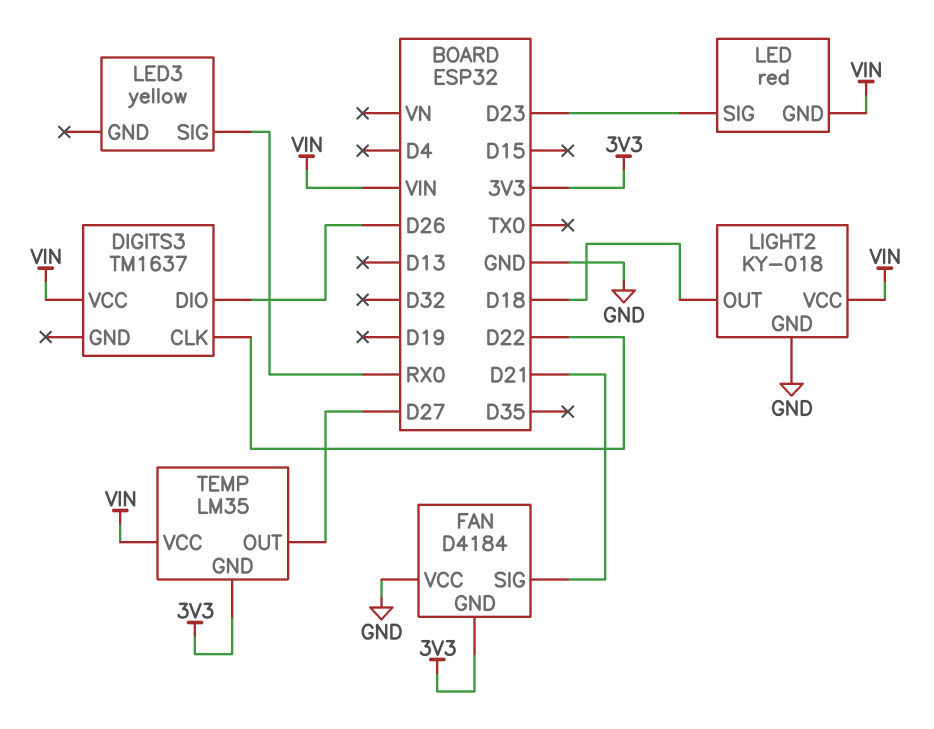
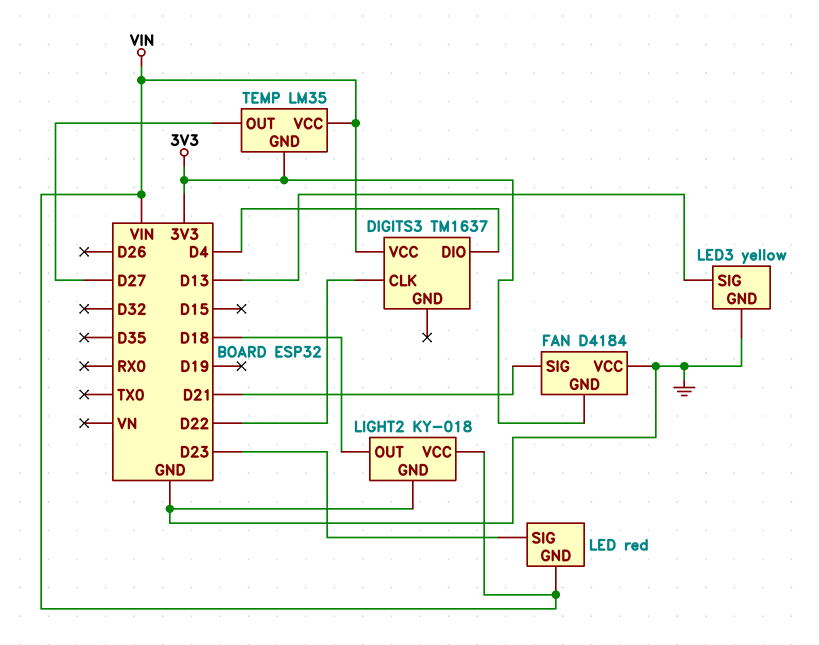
DIGITS3 pin DIO: D26 -> D4
LED3 pin GND: none -> GND
LED3 pin SIG: RX0 -> D13

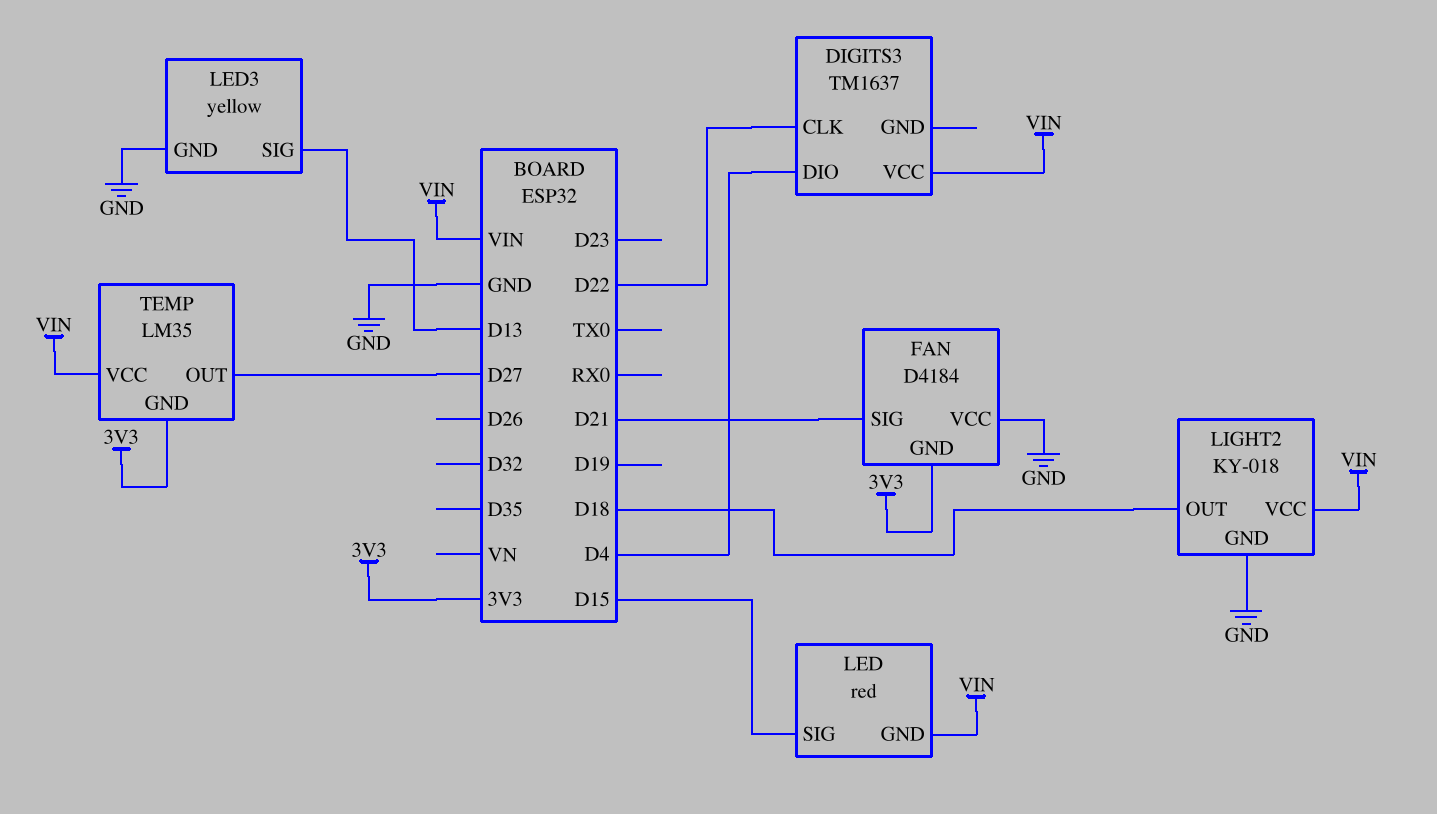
LED pin SIG: D23 -> D15

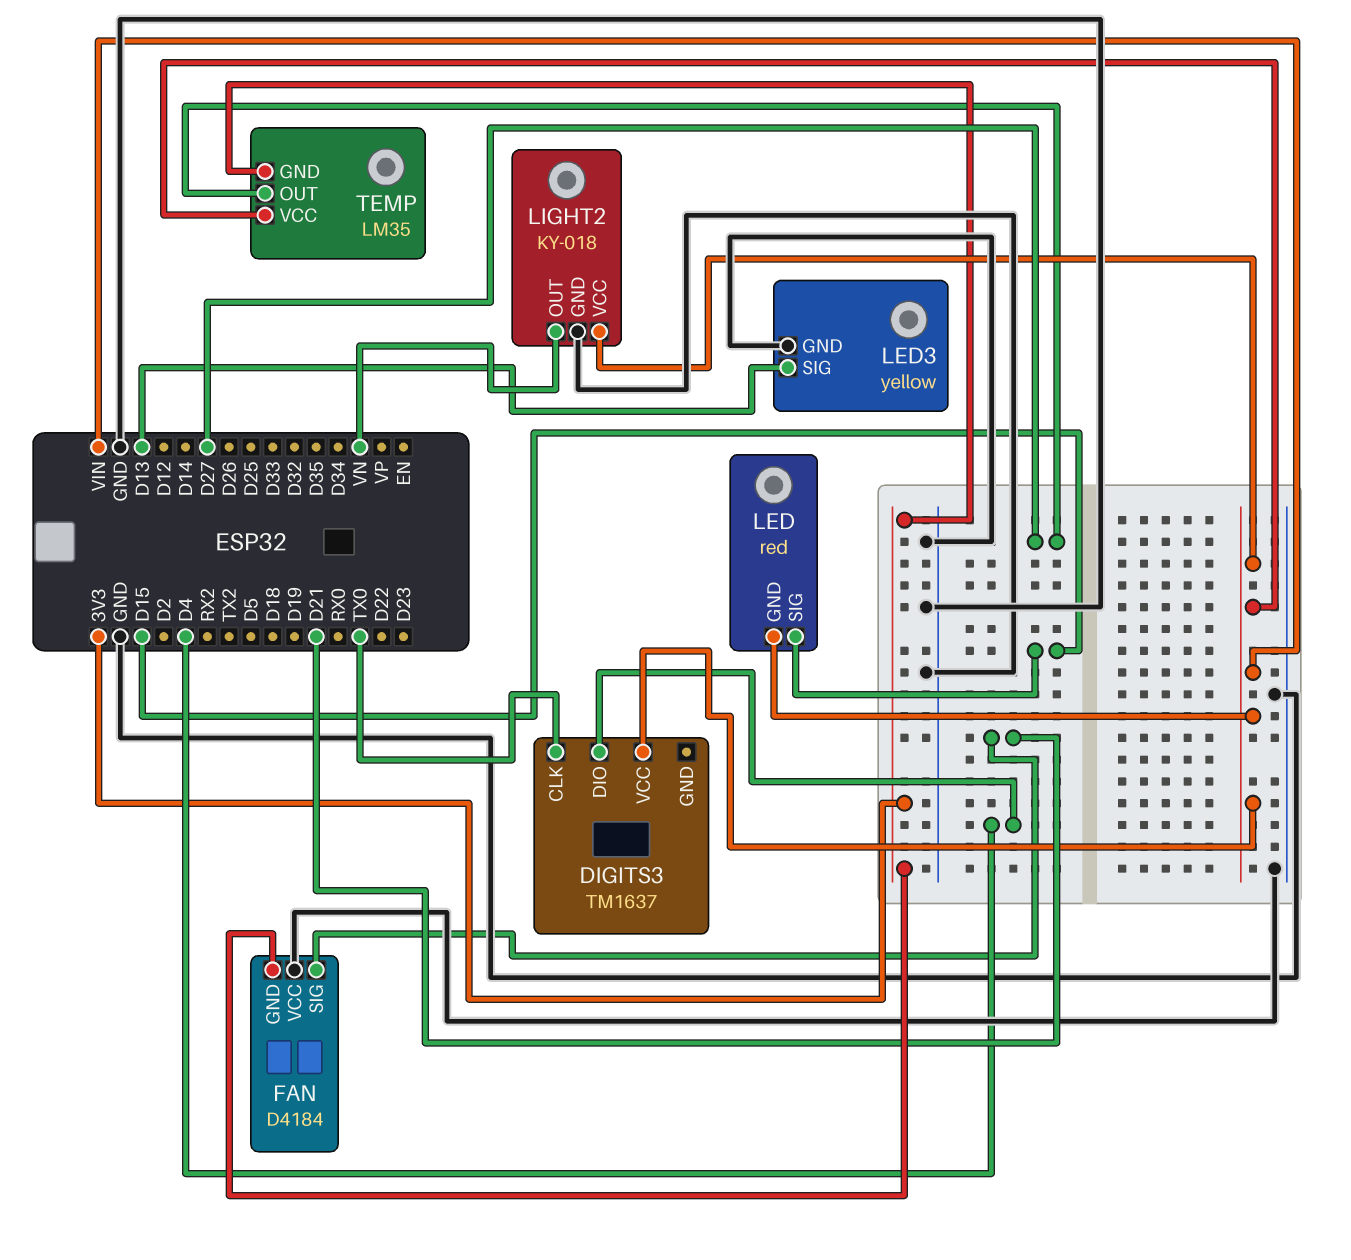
DIGITS3 pin CLK: D22 -> TX0
LIGHT2 pin OUT: D18 -> VN

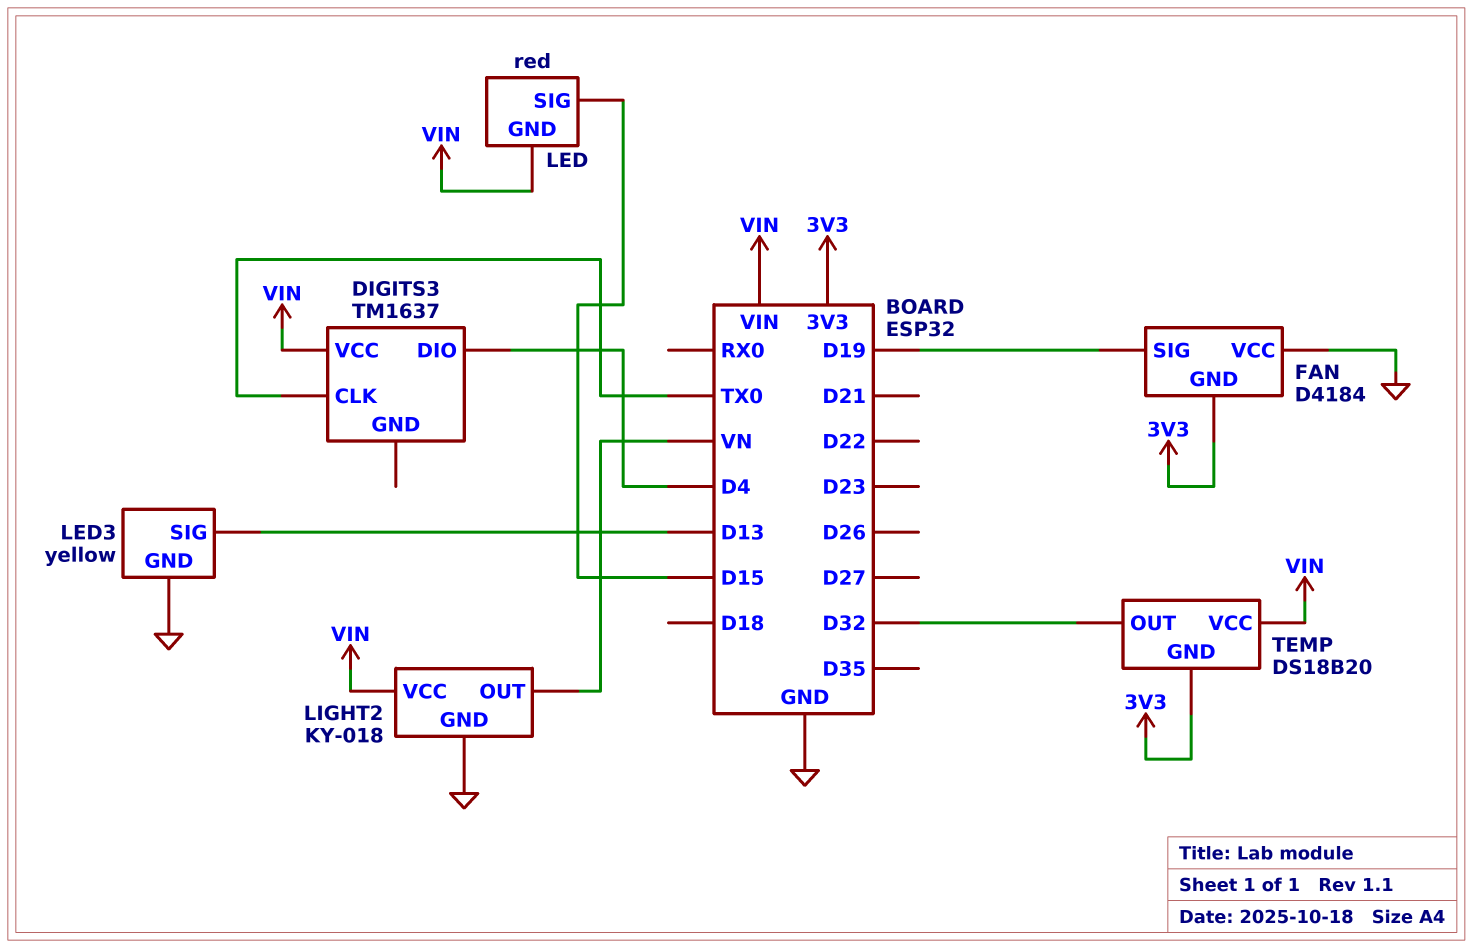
FAN pin SIG: D21 -> D19
TEMP: LM35 -> DS18B20
TEMP pin OUT: D27 -> D32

• _Required action_:
Where does the word "TEMP" appear in the records? Copy every line that holds it.

• _Result of the task_:
TEMP: LM35 -> DS18B20
TEMP pin OUT: D27 -> D32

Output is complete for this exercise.